» Work to be completed
Each line in the material below, starting at the one with "(308, 388) = (165, 369): none" and ending at the one with "camera: 115 degrees right, 5 degrees down", is to be reproduced exactly; no picture is to be copied.

» Exercise data

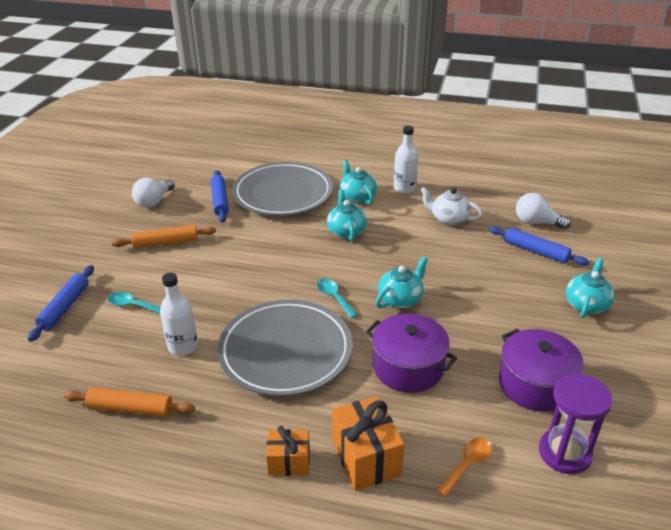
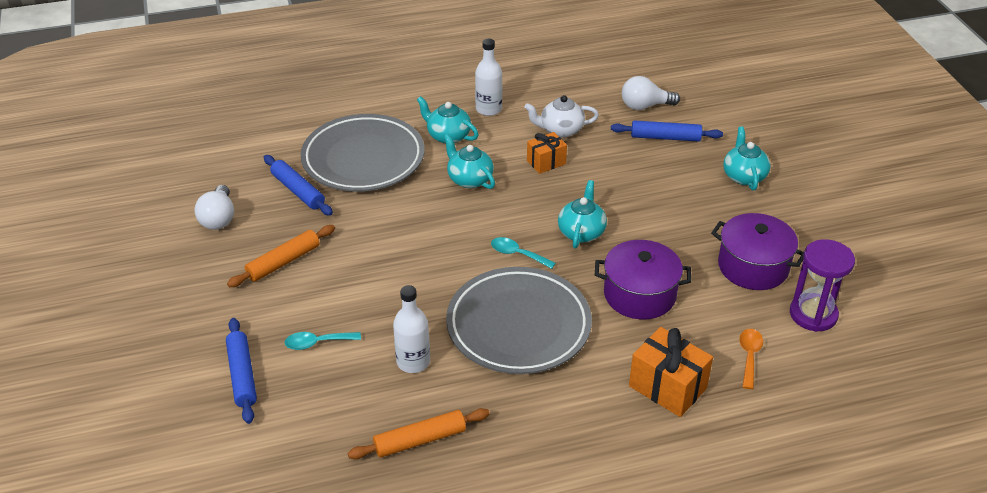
camera: 30 degrees left, 5 degrees up
(289, 462) = (607, 419): orange gift -> orange gift (546, 162)

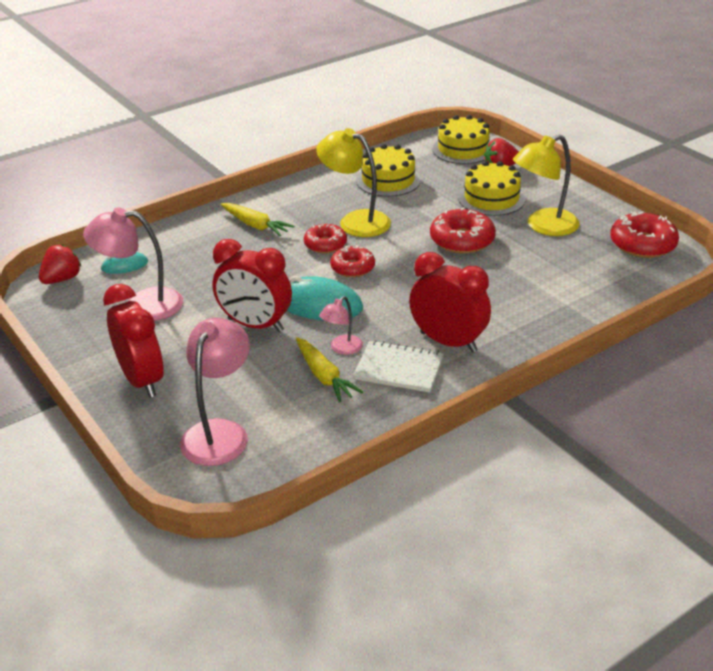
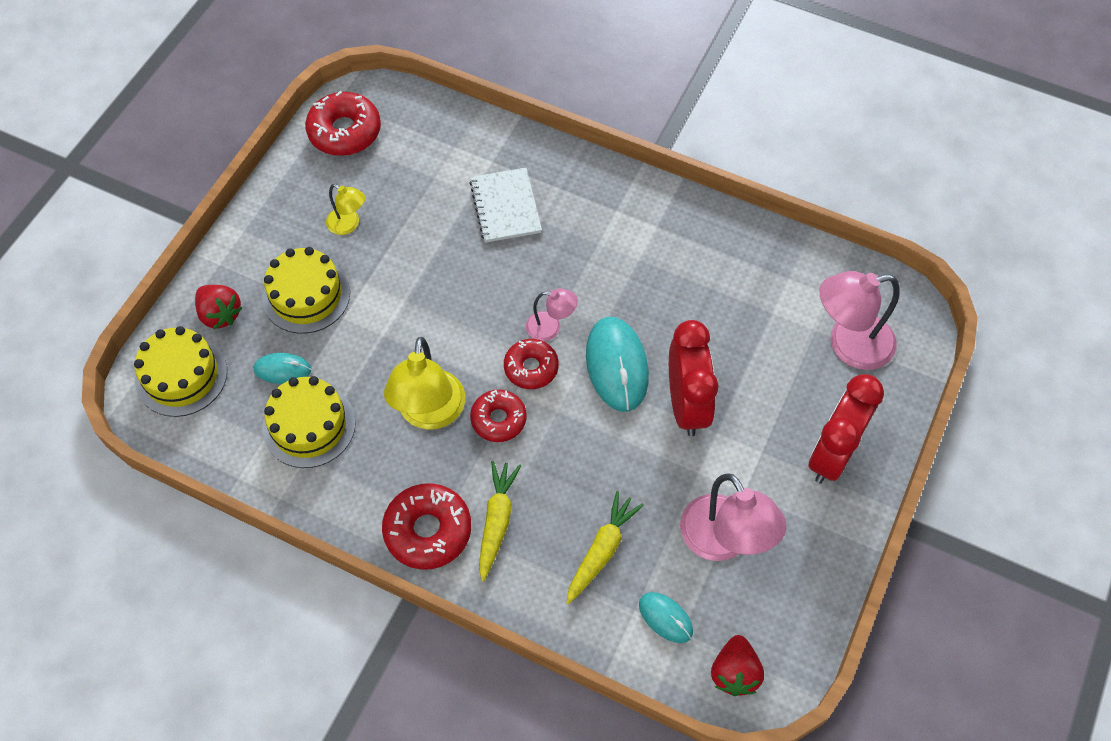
camera: 120 degrees left, 25 degrees up
(62, 279) = (734, 672): red strawberry -> red strawberry turned 90 degrees counterclockwise
(324, 376) = (723, 304): yellow carrot -> yellow carrot (602, 550)
(342, 349) = (674, 309): pink lamp -> pink lamp (550, 327)
(399, 368) = (673, 251): white notebook -> white notebook (505, 206)
(438, 180) = (282, 370): none -> turquoise mouse
(448, 342) = (610, 229): red clock -> none
(462, 240) = (418, 288): red donut -> red donut (428, 530)
(543, 226) = (348, 225): yellow lamp -> yellow lamp, size x0.53

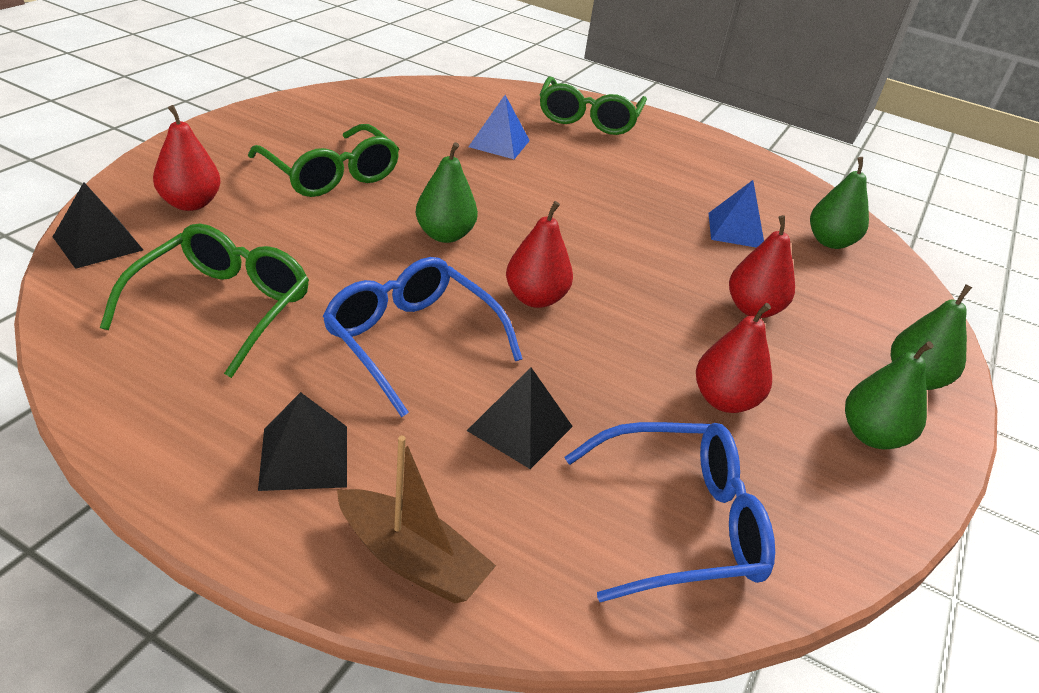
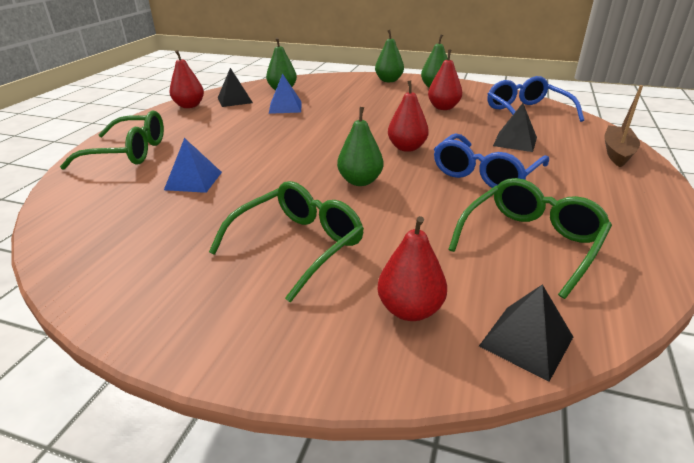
camera: 95 degrees left, 5 degrees down
(222, 307) = (531, 242): green glasses -> green glasses turned 120 degrees clockwise
(304, 457) = (605, 184): black pyramid -> black pyramid (235, 100)
(753, 309) = (364, 103): red pear -> red pear (189, 106)

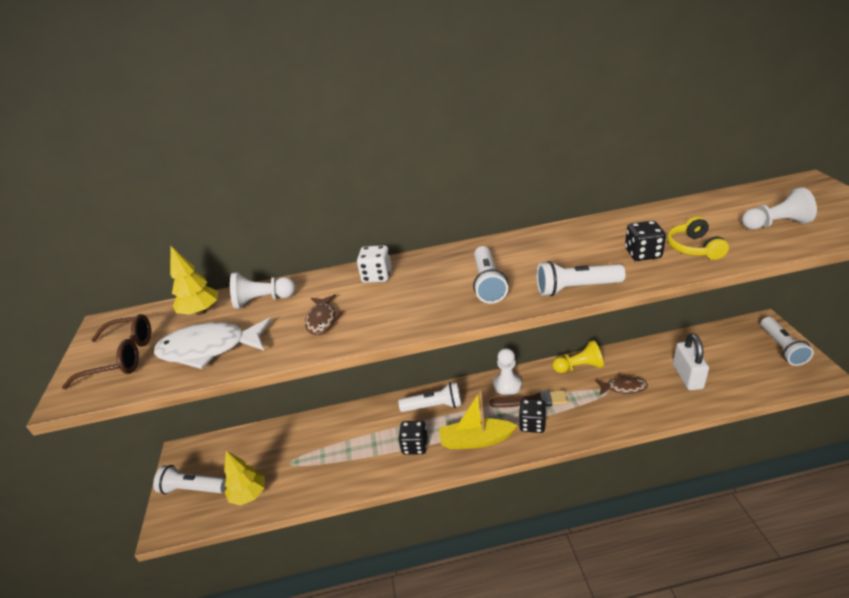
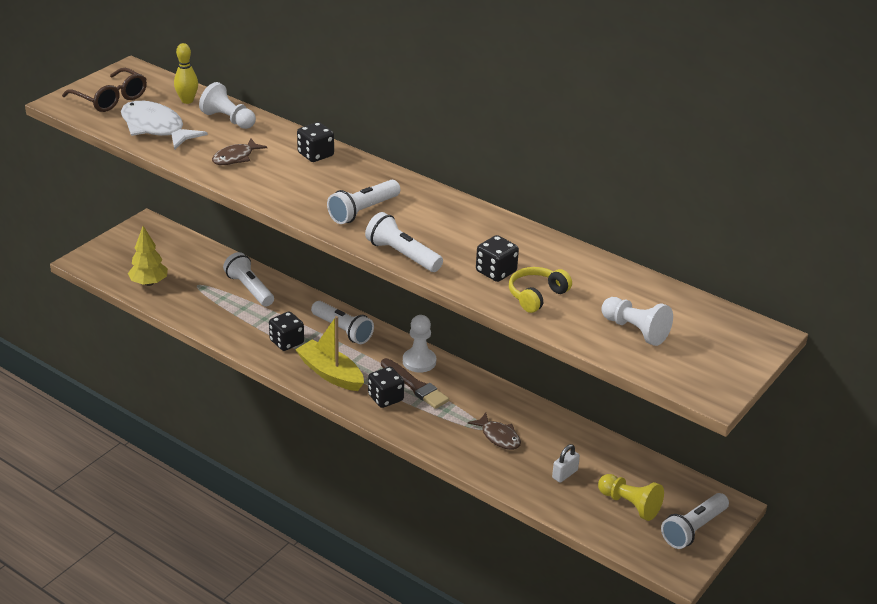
camera: 40 degrees right, 0 degrees up
(193, 488) = (124, 252): white flashlight -> white flashlight (249, 289)
(201, 311) = (187, 100): yellow tree -> yellow bowling pin
(377, 276) = (315, 155): white dice -> black dice
(579, 367) = (496, 397): yellow pawn -> yellow pawn (630, 505)
(687, 376) = (565, 474): white padlock -> white padlock, size x0.57

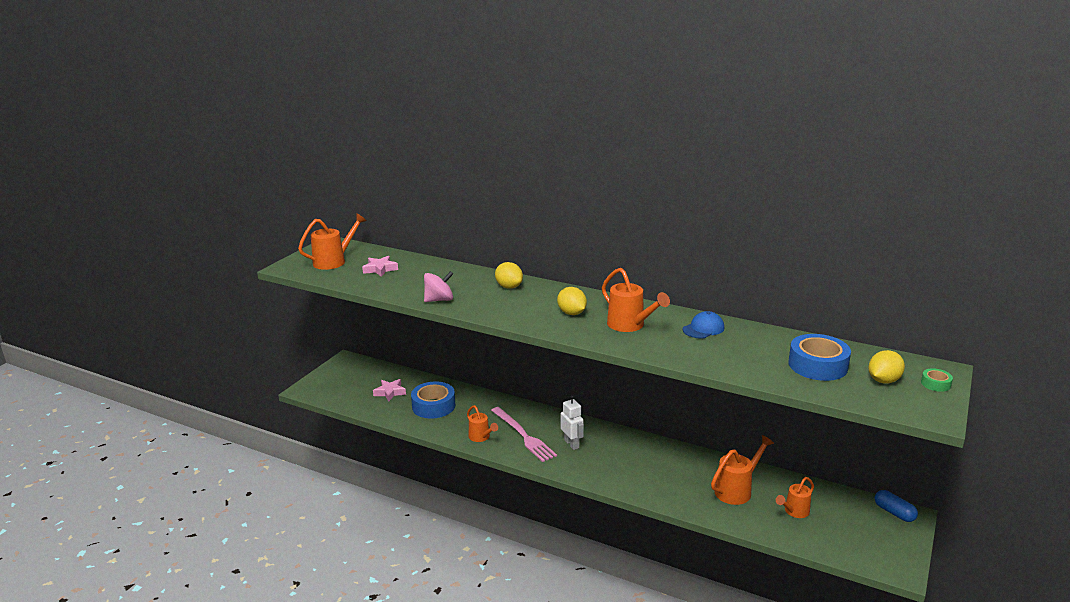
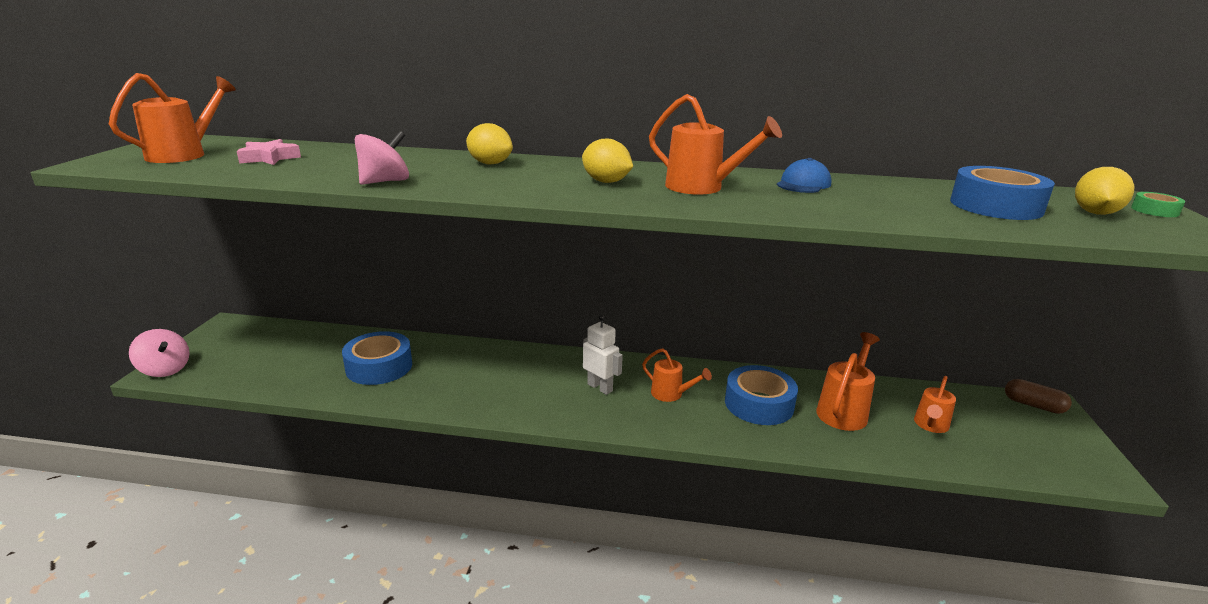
camera: 20 degrees left, 0 degrees up
(308, 388) = (165, 369): none -> pink spinning top
(390, 392) = (305, 358): pink star -> none
(481, 437) = (466, 399): orange watering can -> orange watering can (671, 394)
(523, 435) = (527, 387): pink fork -> none
(677, 474) = (759, 404): none -> blue tape
(894, 512) = (1033, 405): blue capsule -> brown capsule

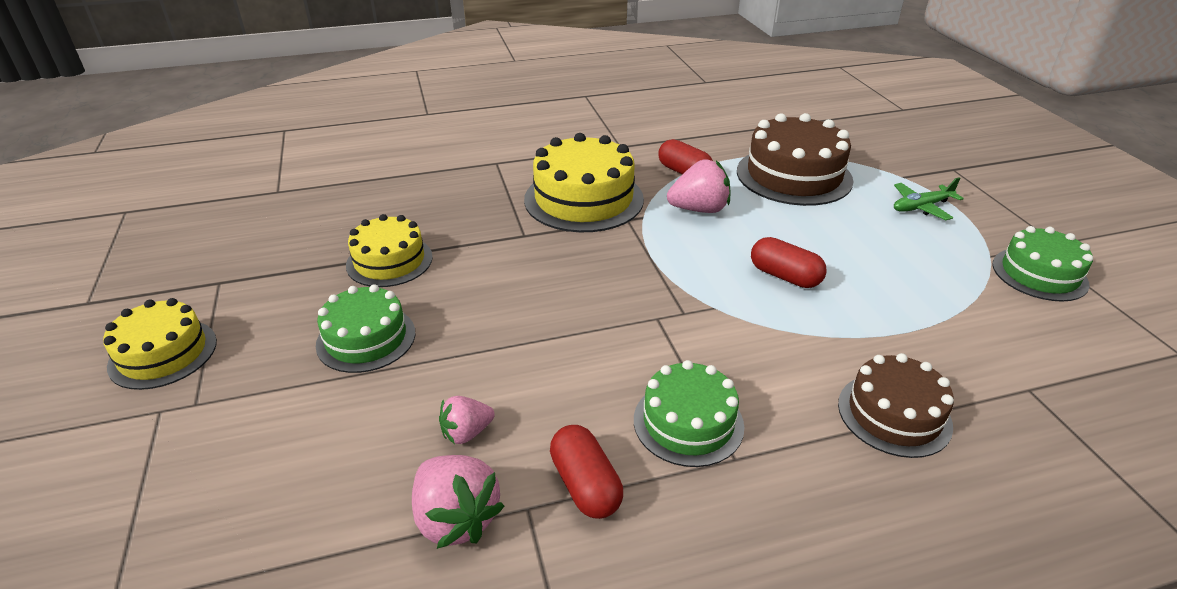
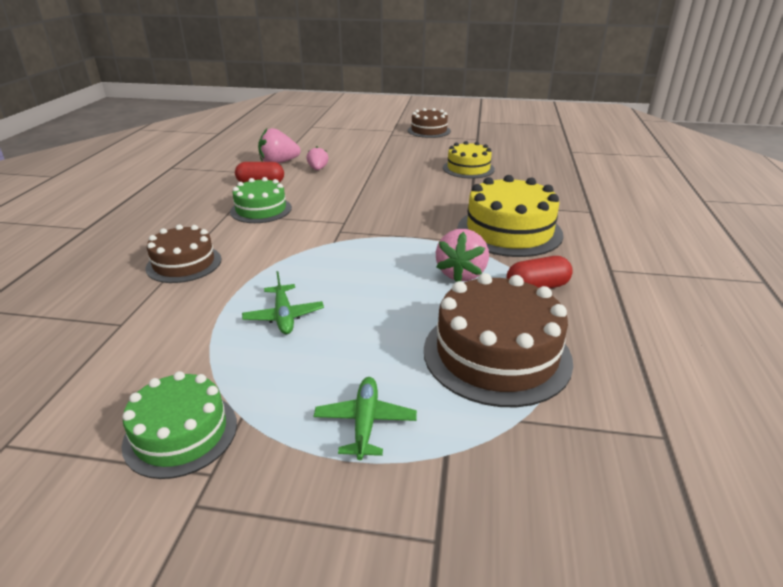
camera: 115 degrees right, 5 degrees down
(163, 353) = (429, 131): yellow cake -> brown cake
(366, 338) = (403, 159): green cake -> none
(784, 276) = (337, 278): red capsule -> none
(877, 284) = (284, 316): none -> green plane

» Response
(308, 388) = (165, 369): none -> pink spinning top
(390, 392) = (305, 358): pink star -> none
(481, 437) = (466, 399): orange watering can -> orange watering can (671, 394)
(523, 435) = (527, 387): pink fork -> none
(677, 474) = (759, 404): none -> blue tape
(894, 512) = (1033, 405): blue capsule -> brown capsule

camera: 115 degrees right, 5 degrees down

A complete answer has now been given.